DIRECTIONS.
Exact copies of all the lines below are wanted, without a single picture.

Stored dataset items
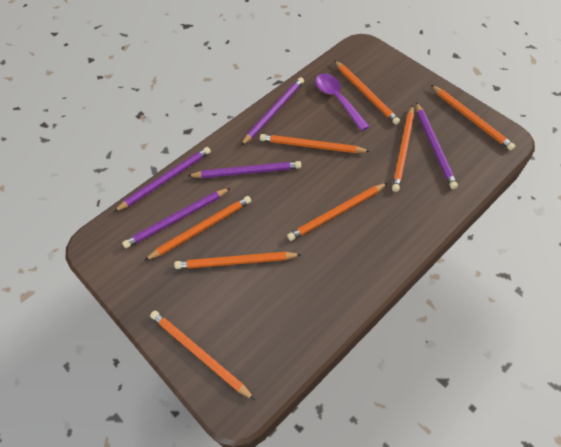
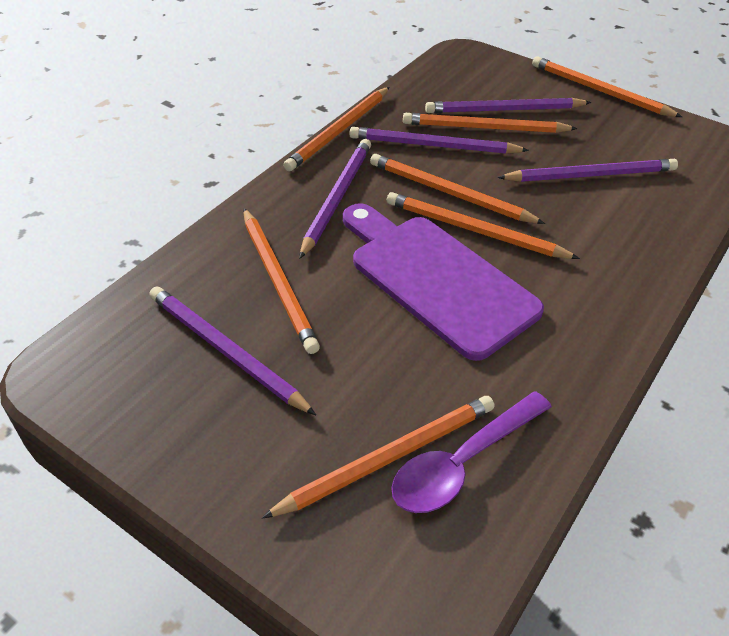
orange pencil: 8 -> 7
purple cutting board: 0 -> 1

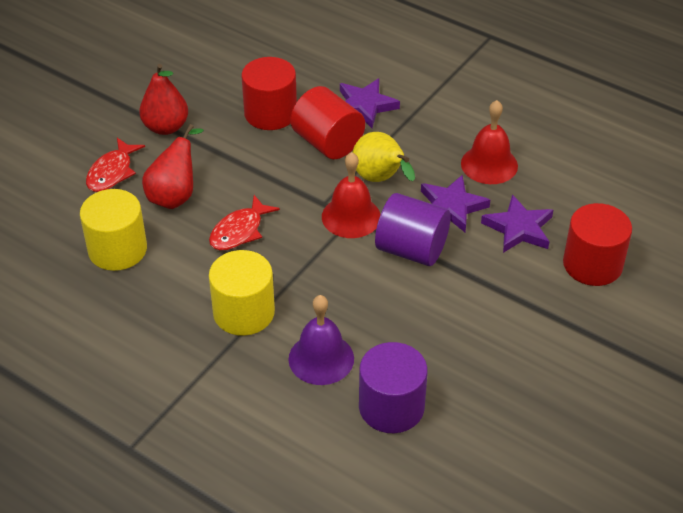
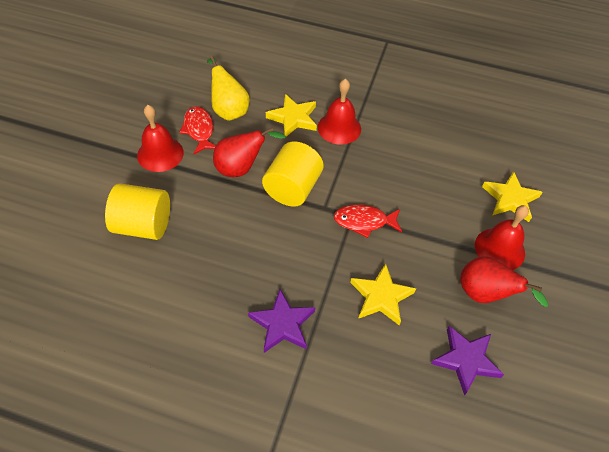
purple bell: 1 -> 0
purple cylinder: 2 -> 0
purple star: 3 -> 2
red bell: 2 -> 3
red cylinder: 3 -> 0
yellow star: 0 -> 3

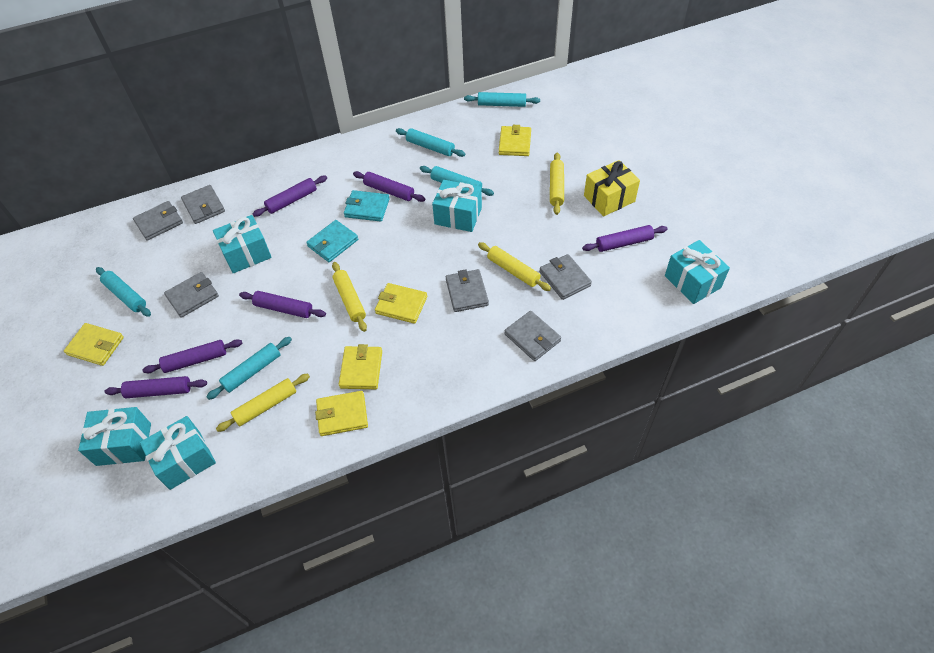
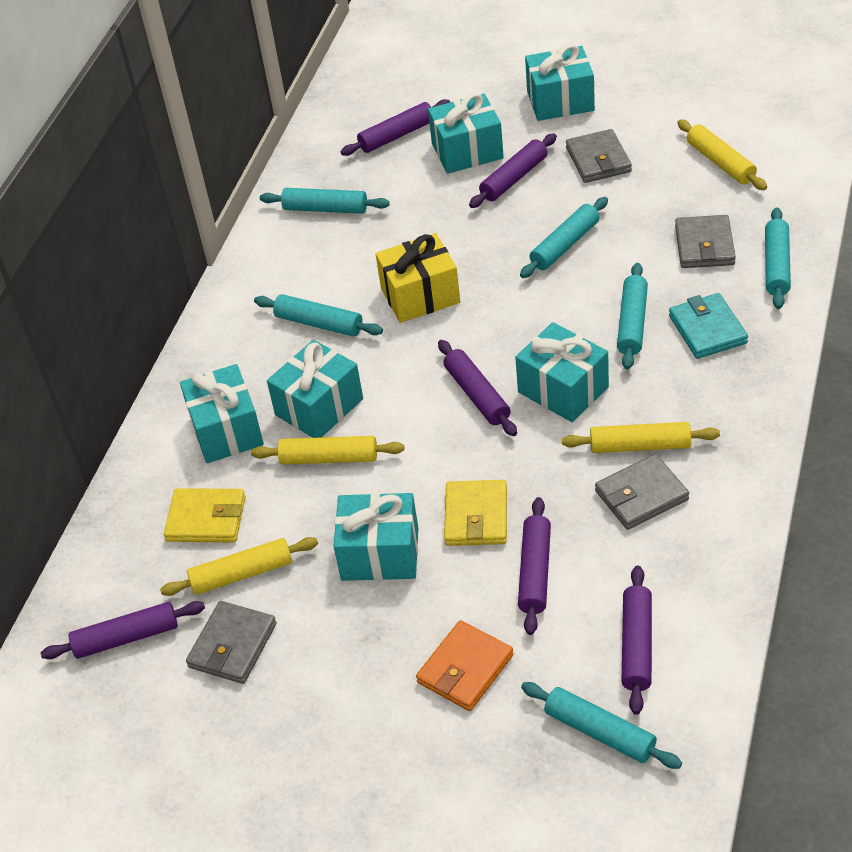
grey wallet: 6 -> 4
orange wallet: 0 -> 1
turquoise gift: 5 -> 6
turquoise rolling pin: 5 -> 6
turquoise wallet: 2 -> 1
yellow wallet: 5 -> 2

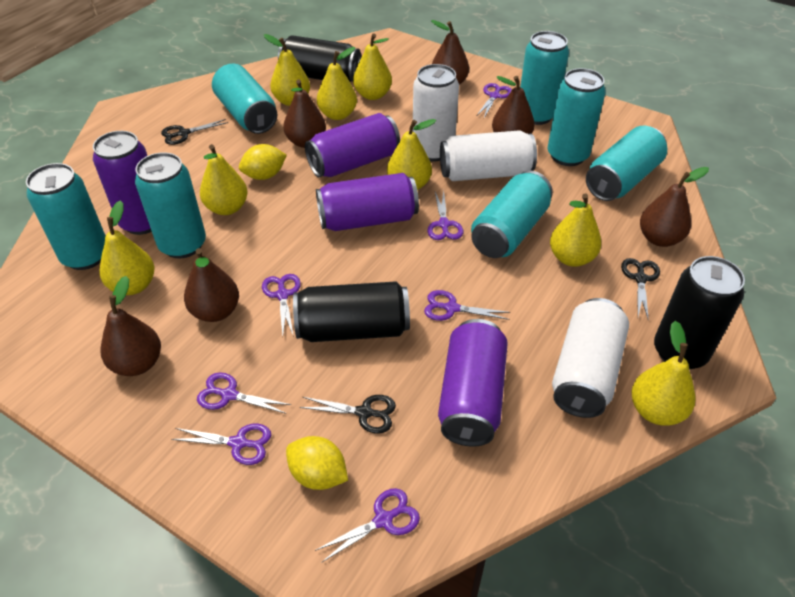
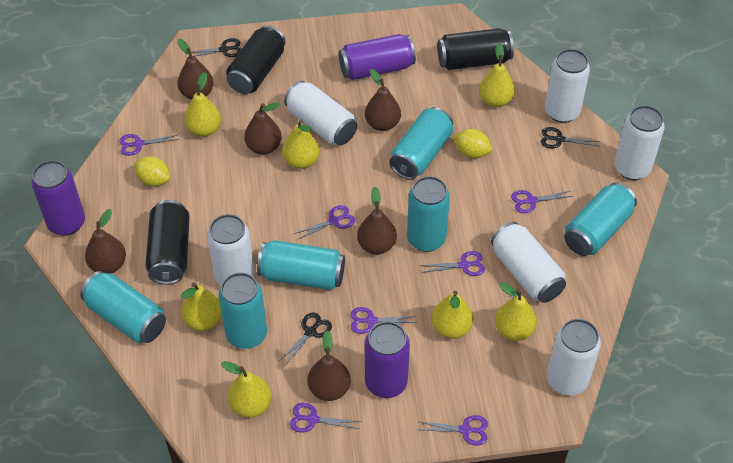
purple can: 4 -> 3
turquoise can: 7 -> 6
white can: 3 -> 6
yellow pear: 8 -> 7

REPLY TO THE EXERCISE.
orange pencil: 8 -> 7
purple cutting board: 0 -> 1

purple bell: 1 -> 0
purple cylinder: 2 -> 0
purple star: 3 -> 2
red bell: 2 -> 3
red cylinder: 3 -> 0
yellow star: 0 -> 3

grey wallet: 6 -> 4
orange wallet: 0 -> 1
turquoise gift: 5 -> 6
turquoise rolling pin: 5 -> 6
turquoise wallet: 2 -> 1
yellow wallet: 5 -> 2

purple can: 4 -> 3
turquoise can: 7 -> 6
white can: 3 -> 6
yellow pear: 8 -> 7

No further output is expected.